Directions:
Leaving out all pictures, retype the records exactly.

Available data:
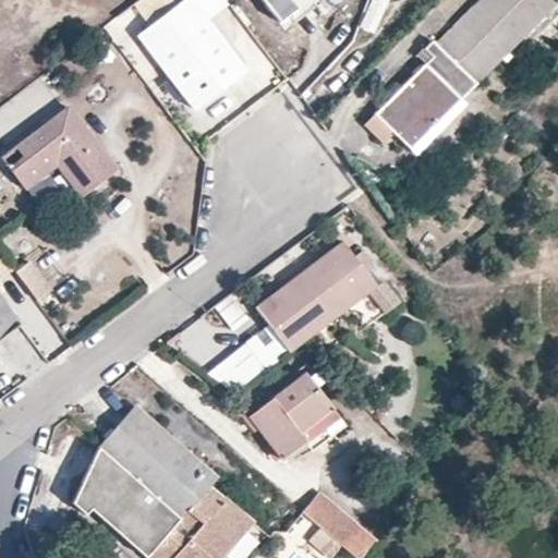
[(199,105),(251,68),(197,0),(194,0),(147,36),(199,105)]
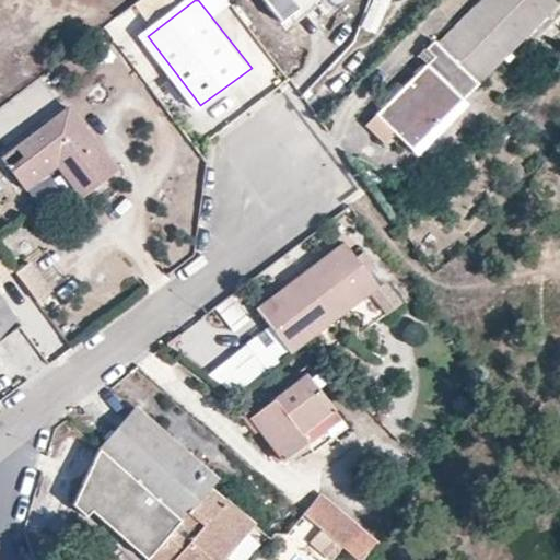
[(300,0),(270,0),(282,14),(300,0)]
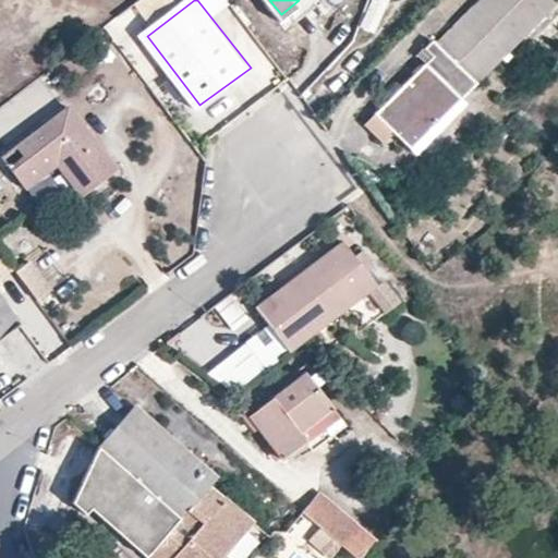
[(368,0),(359,32),(376,37),(388,0),(368,0)]
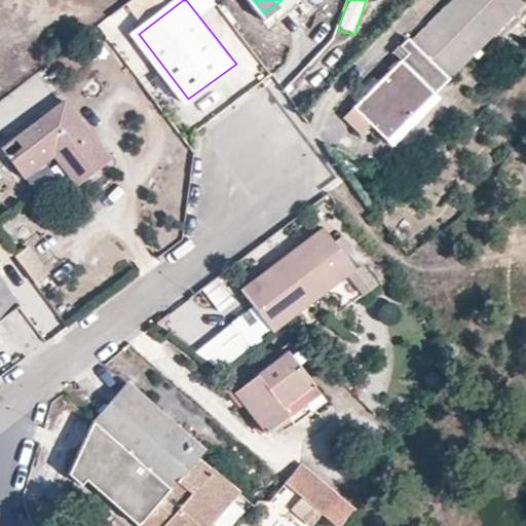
[(518,0),(445,0),(416,31),(412,27),(400,39),(410,48),(358,105),(386,135),(518,0)]
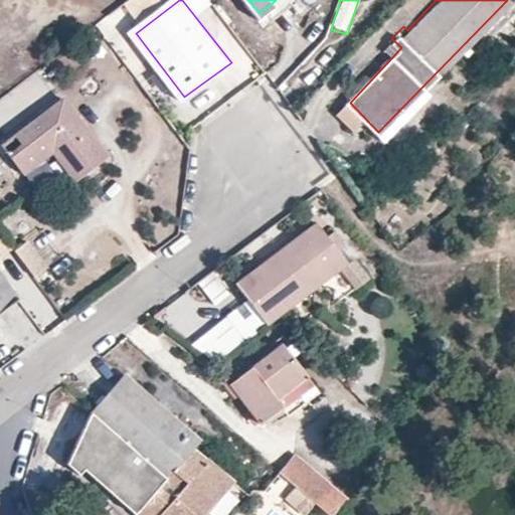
[(109,155),(66,99),(6,143),(23,166),(51,147),(67,168),(80,158),(90,169),(109,155)]
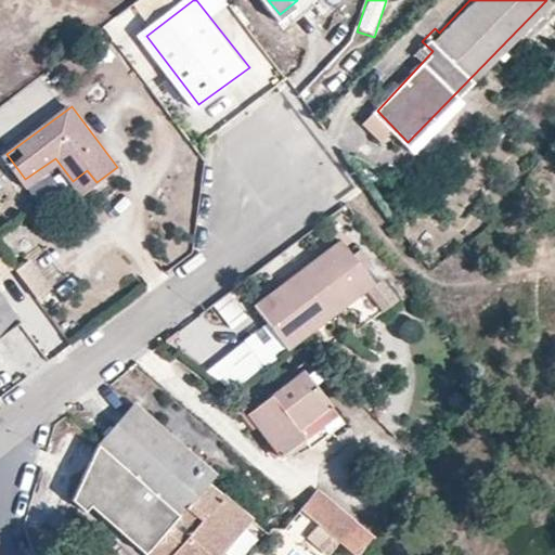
[(73,181),(81,194),(97,182),(87,170),(73,181)]
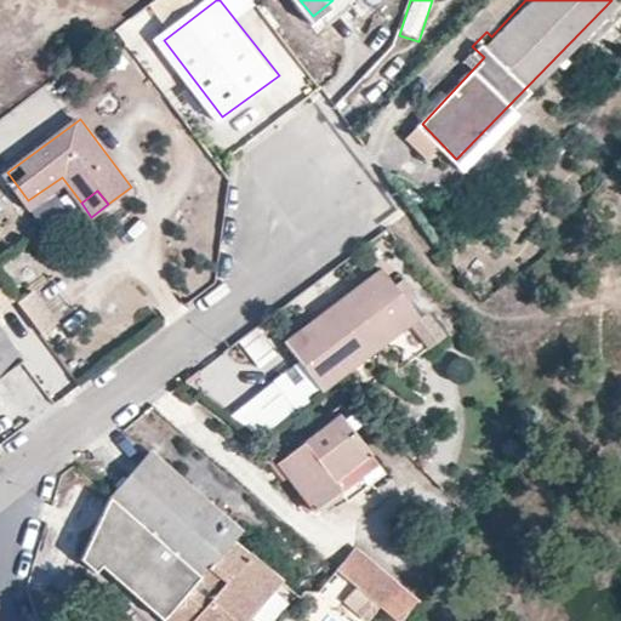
[(420,318),(381,267),(285,340),(323,389),(420,318)]
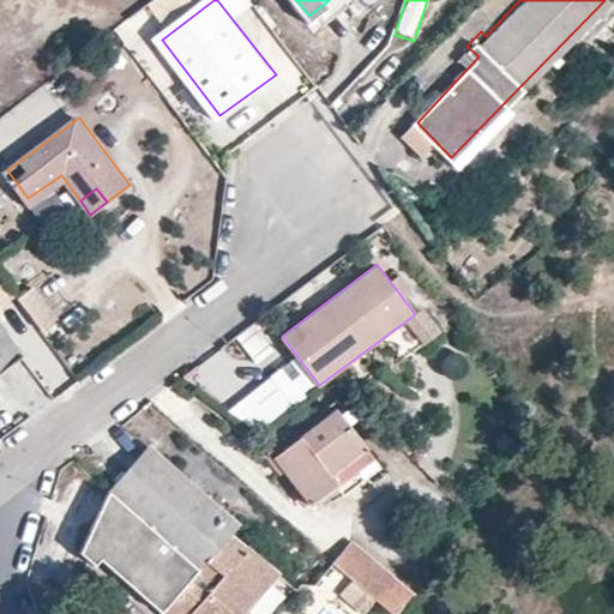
[(34,286),(19,295),(32,312),(46,302),(34,286)]
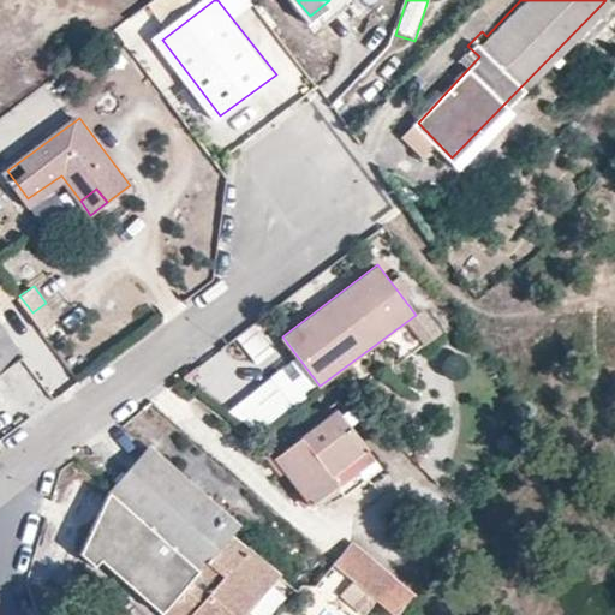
[(45,328),(58,317),(46,303),(33,312),(45,328)]
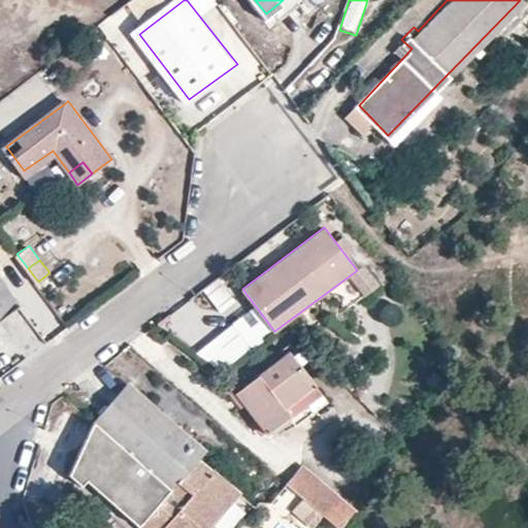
[(366,277),(338,292),(347,308),(374,294),(366,277)]
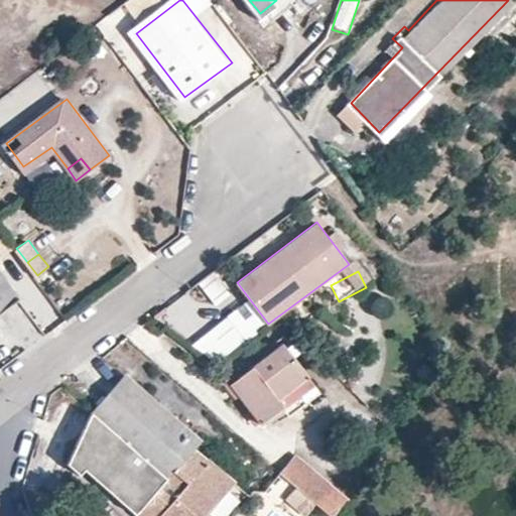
[(0,310),(18,297),(0,272),(0,310)]
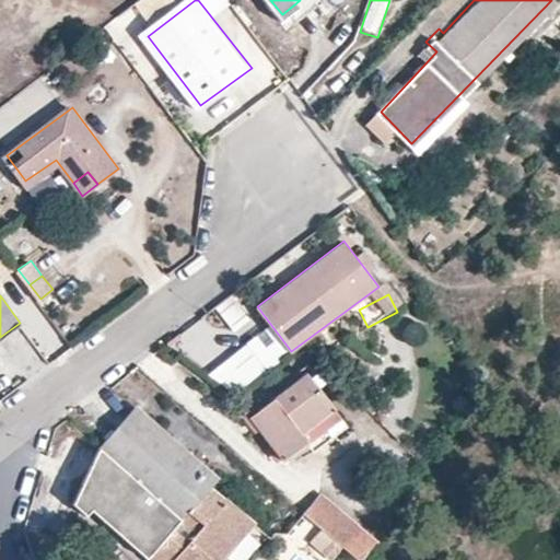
[(236,299),(218,306),(229,334),(247,326),(236,299)]
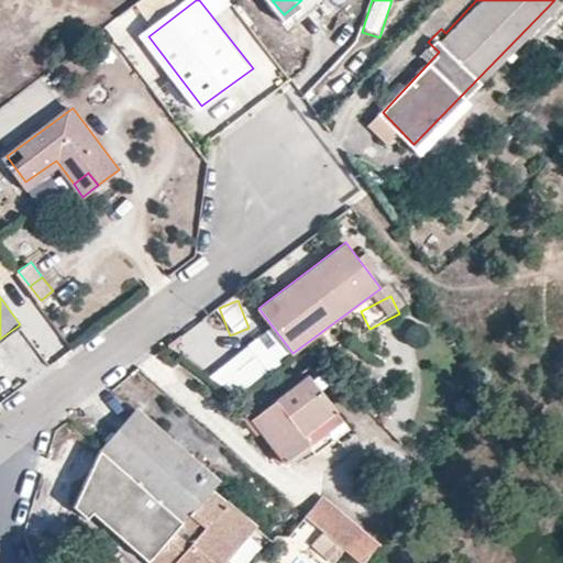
[(288,364),(269,335),(210,374),(228,403),(288,364)]
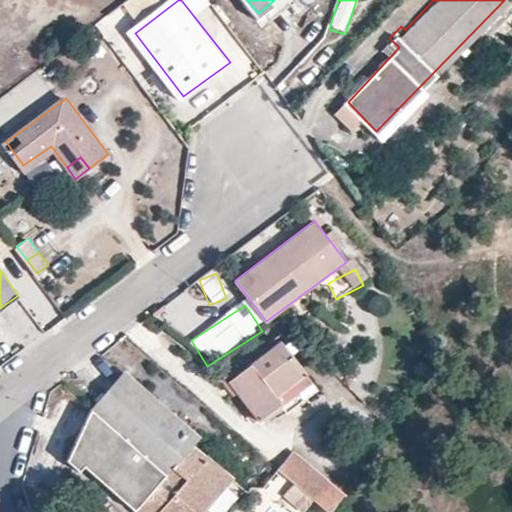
[(306,381),(278,339),(235,371),(245,385),(236,392),(263,430),(286,413),(278,402),(306,381)]
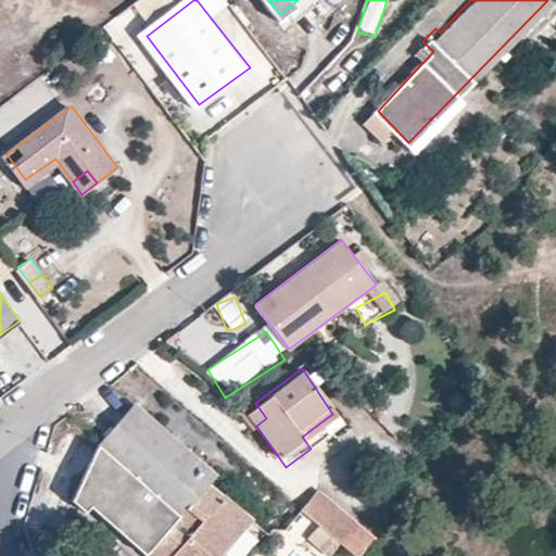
[(127,399),(91,441),(141,480),(173,508),(200,478),(209,468),(127,399)]
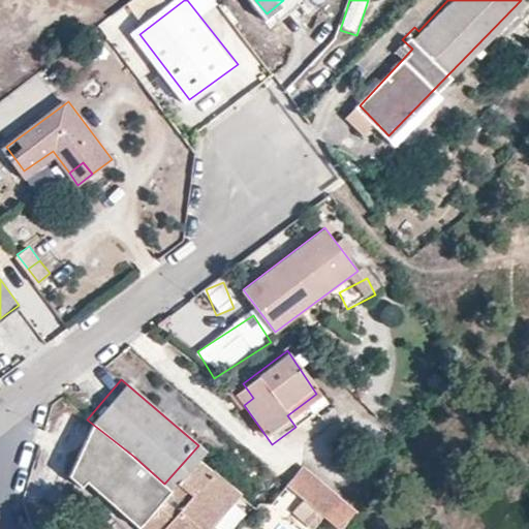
[(244,405),(253,398),(243,383),(234,392),(244,405)]
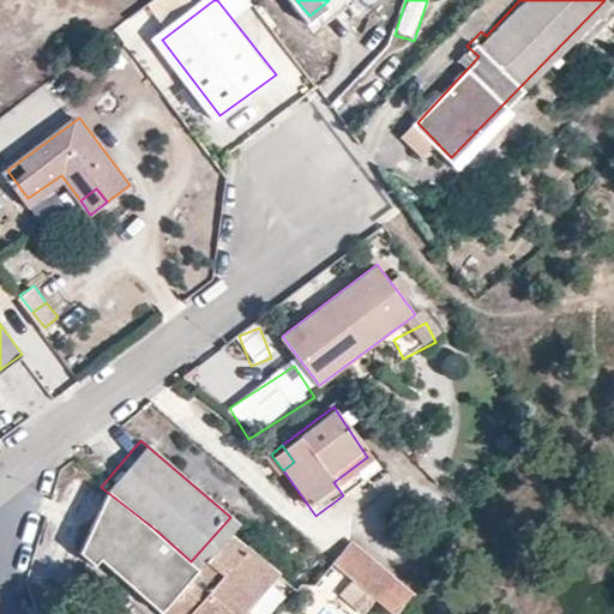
[(156,530),(101,487),(82,524),(101,541),(90,553),(118,577),(130,563),(163,594),(186,613),(230,613),(271,571),(221,528),(191,561),(156,530)]
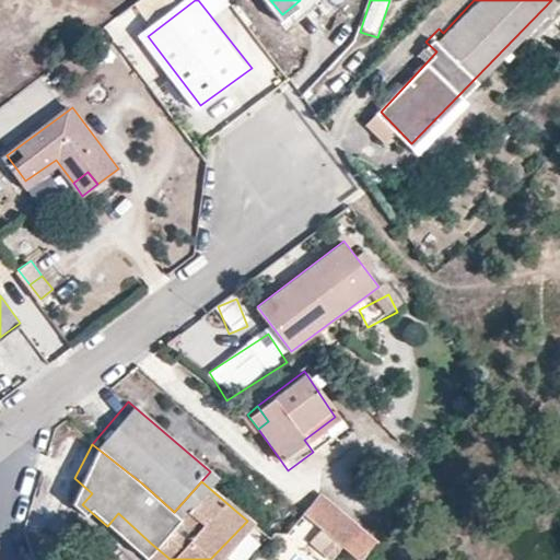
[(92,493),(74,478),(63,498),(78,510),(82,504),(92,493)]
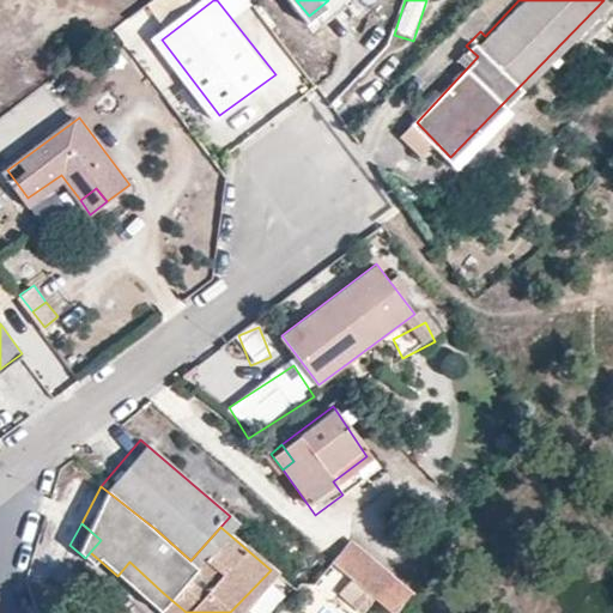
[(377,592),(395,574),(353,535),(337,557),(377,592)]
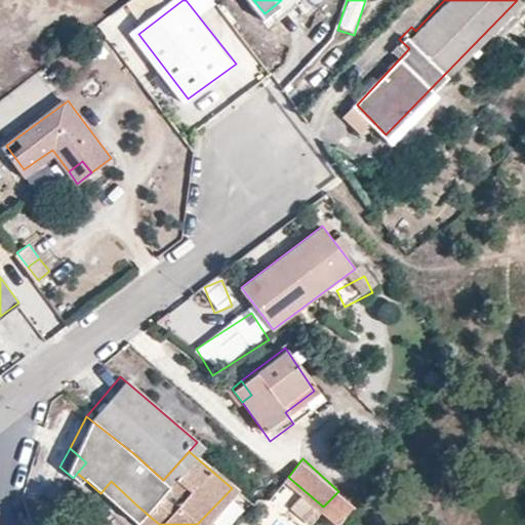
[(139,508),(111,481),(101,493),(129,519),(134,514),(139,508)]
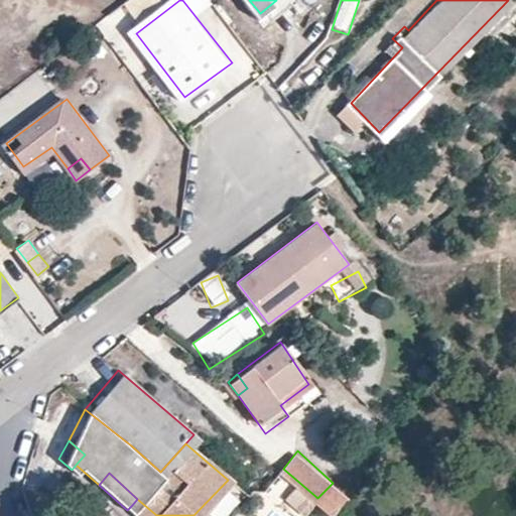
[(220,515),(241,492),(228,480),(194,515),(220,515)]
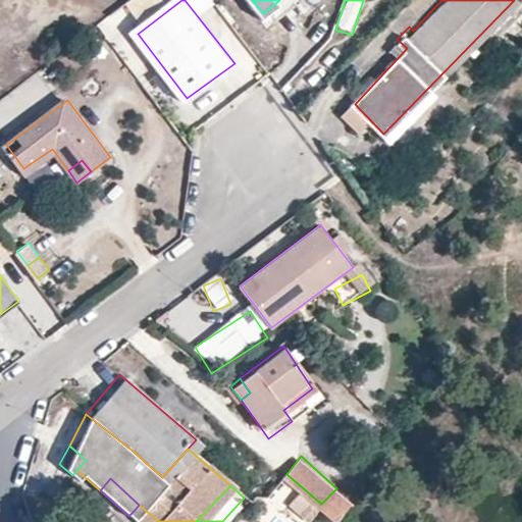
[(297,498),(288,509),(303,521),(311,521),(317,516),(297,498)]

Task response:
[(199,105),(251,68),(197,0),(194,0),(147,36),(199,105)]
[(300,0),(270,0),(282,14),(300,0)]
[(368,0),(359,32),(376,37),(388,0),(368,0)]
[(518,0),(445,0),(416,31),(412,27),(400,39),(410,48),(358,105),(386,135),(518,0)]
[(109,155),(66,99),(6,143),(23,166),(51,147),(67,168),(80,158),(90,169),(109,155)]
[(73,181),(81,194),(97,182),(87,170),(73,181)]
[(420,318),(381,267),(285,340),(323,389),(420,318)]
[(34,286),(19,295),(32,312),(46,302),(34,286)]
[(45,328),(58,317),(46,303),(33,312),(45,328)]
[(366,277),(338,292),(347,308),(374,294),(366,277)]
[(0,310),(18,297),(0,272),(0,310)]
[(236,299),(218,306),(229,334),(247,326),(236,299)]
[(288,364),(269,335),(210,374),(228,403),(288,364)]
[(306,381),(278,339),(235,371),(245,385),(236,392),(263,430),(286,413),(278,402),(306,381)]
[(127,399),(91,441),(141,480),(173,508),(200,478),(209,468),(127,399)]
[(244,405),(253,398),(243,383),(234,392),(244,405)]
[(156,530),(101,487),(82,524),(101,541),(90,553),(118,577),(130,563),(163,594),(186,613),(230,613),(271,571),(221,528),(191,561),(156,530)]
[(92,493),(74,478),(63,498),(78,510),(82,504),(92,493)]
[(377,592),(395,574),(353,535),(337,557),(377,592)]
[(139,508),(111,481),(101,493),(129,519),(134,514),(139,508)]
[(220,515),(241,492),(228,480),(194,515),(220,515)]
[(297,498),(288,509),(303,521),(311,521),(317,516),(297,498)]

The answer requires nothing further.